(Work instruction): Give again, exactly as written, each line of the material below starting at the line that contains "purple brick B6" and ending at the line that contains "cyan brick D9:F9". Both ends count, and no other line does.

(The input):
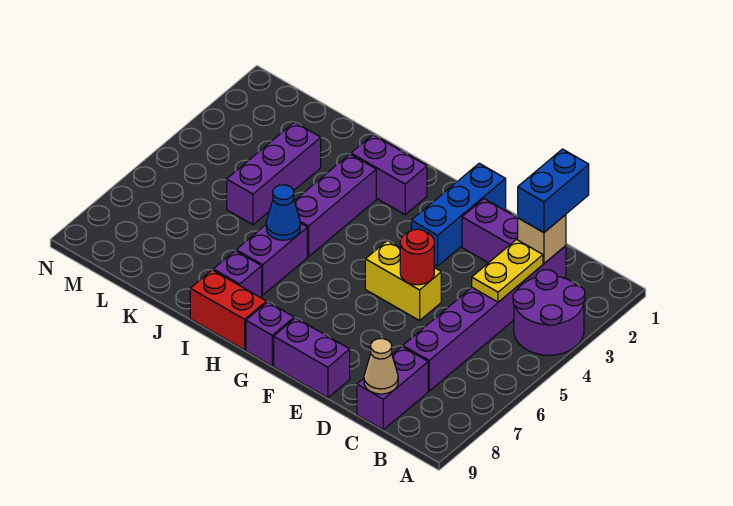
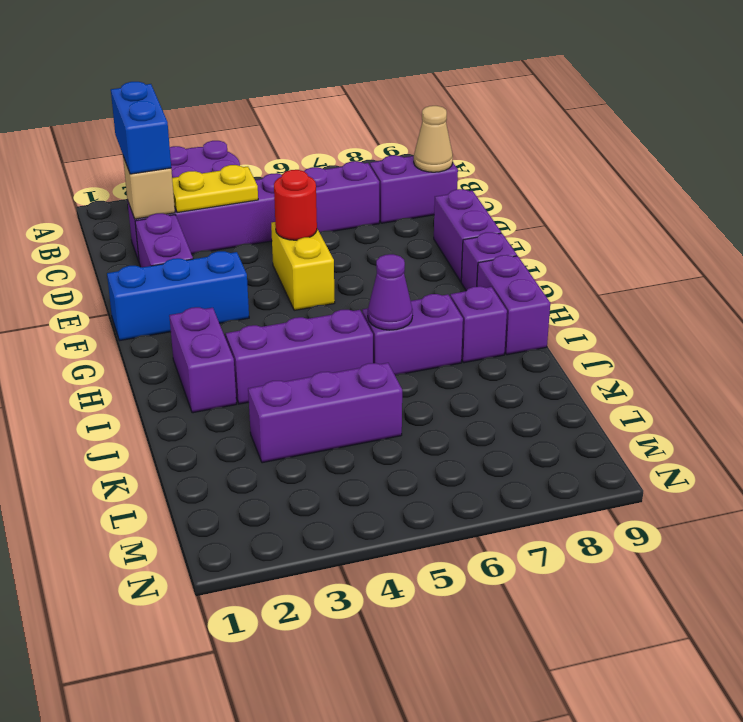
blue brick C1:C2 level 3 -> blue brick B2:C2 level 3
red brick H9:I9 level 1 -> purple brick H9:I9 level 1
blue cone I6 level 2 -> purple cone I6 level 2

---

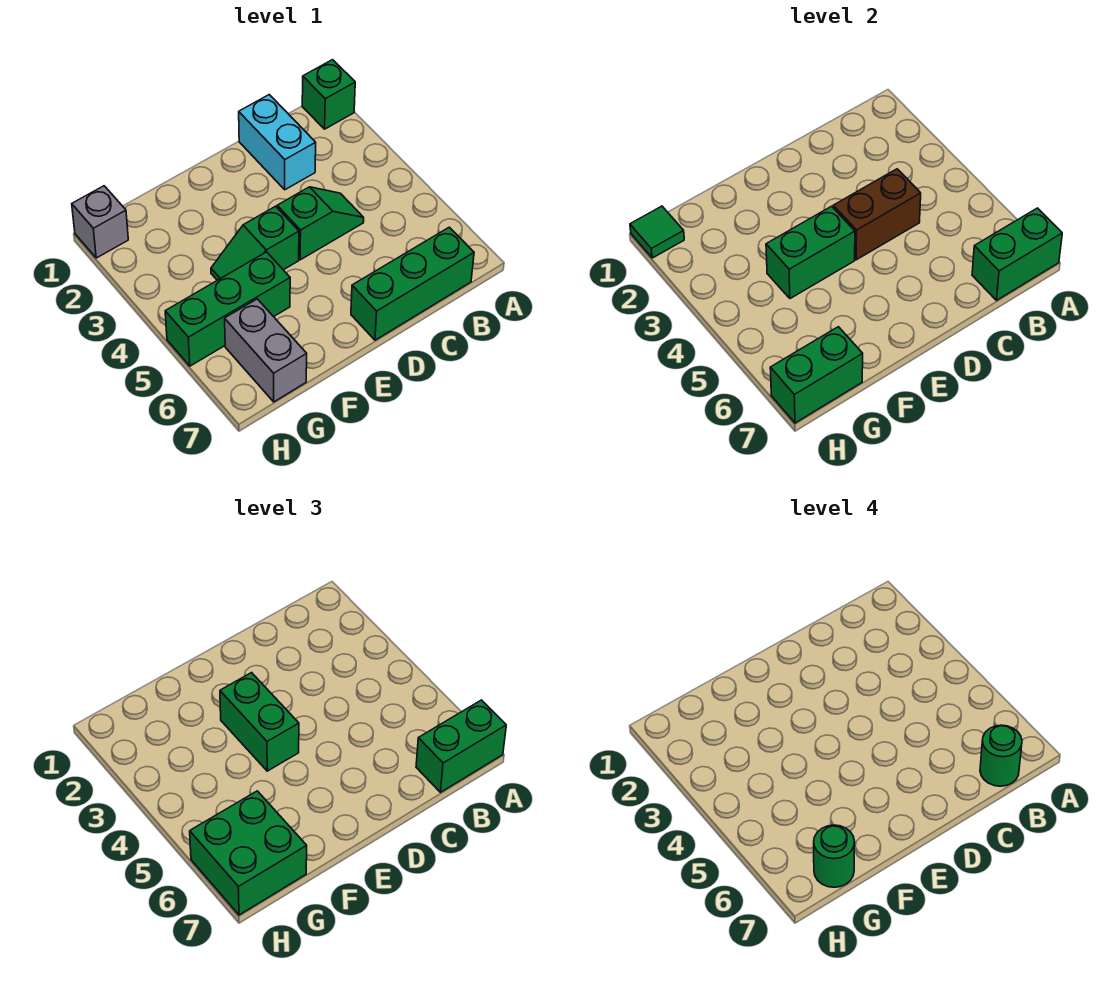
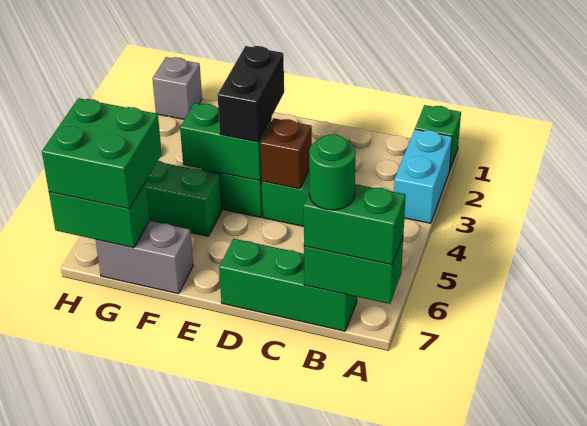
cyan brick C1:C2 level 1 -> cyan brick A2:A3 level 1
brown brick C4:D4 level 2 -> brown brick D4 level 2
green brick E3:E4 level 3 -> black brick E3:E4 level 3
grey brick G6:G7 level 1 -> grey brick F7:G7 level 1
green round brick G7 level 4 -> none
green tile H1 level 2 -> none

---

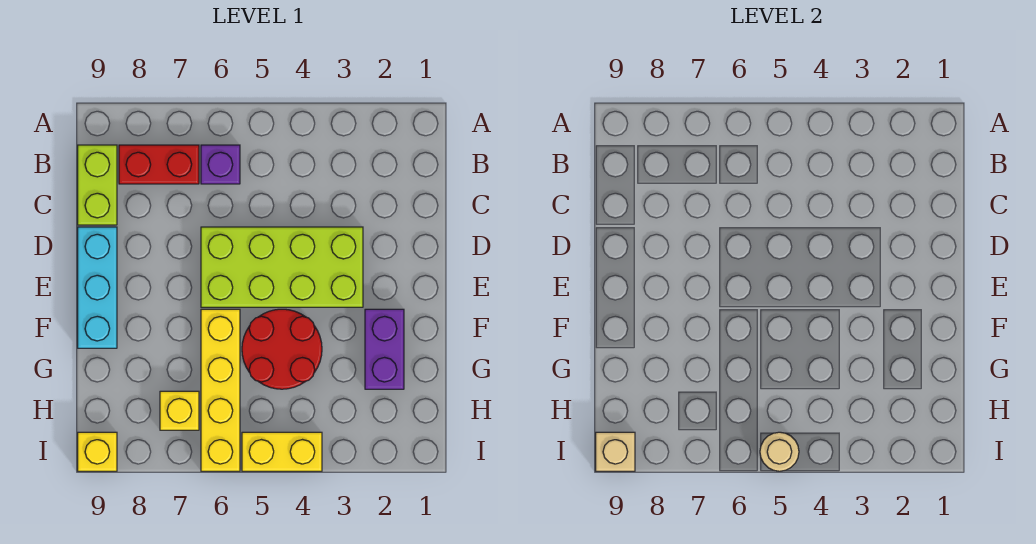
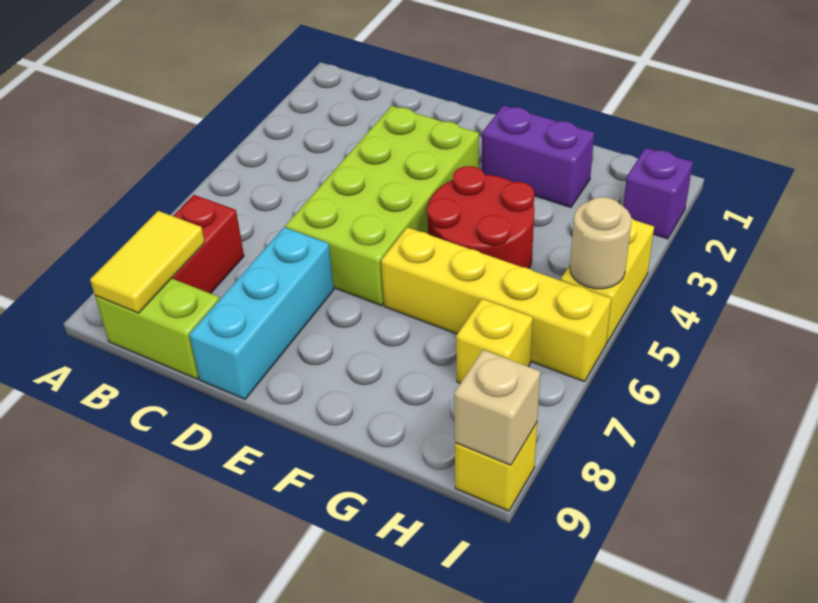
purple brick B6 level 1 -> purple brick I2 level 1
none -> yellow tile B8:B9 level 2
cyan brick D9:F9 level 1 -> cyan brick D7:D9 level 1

(Response area):
purple brick B6 level 1 -> purple brick I2 level 1
none -> yellow tile B8:B9 level 2
cyan brick D9:F9 level 1 -> cyan brick D7:D9 level 1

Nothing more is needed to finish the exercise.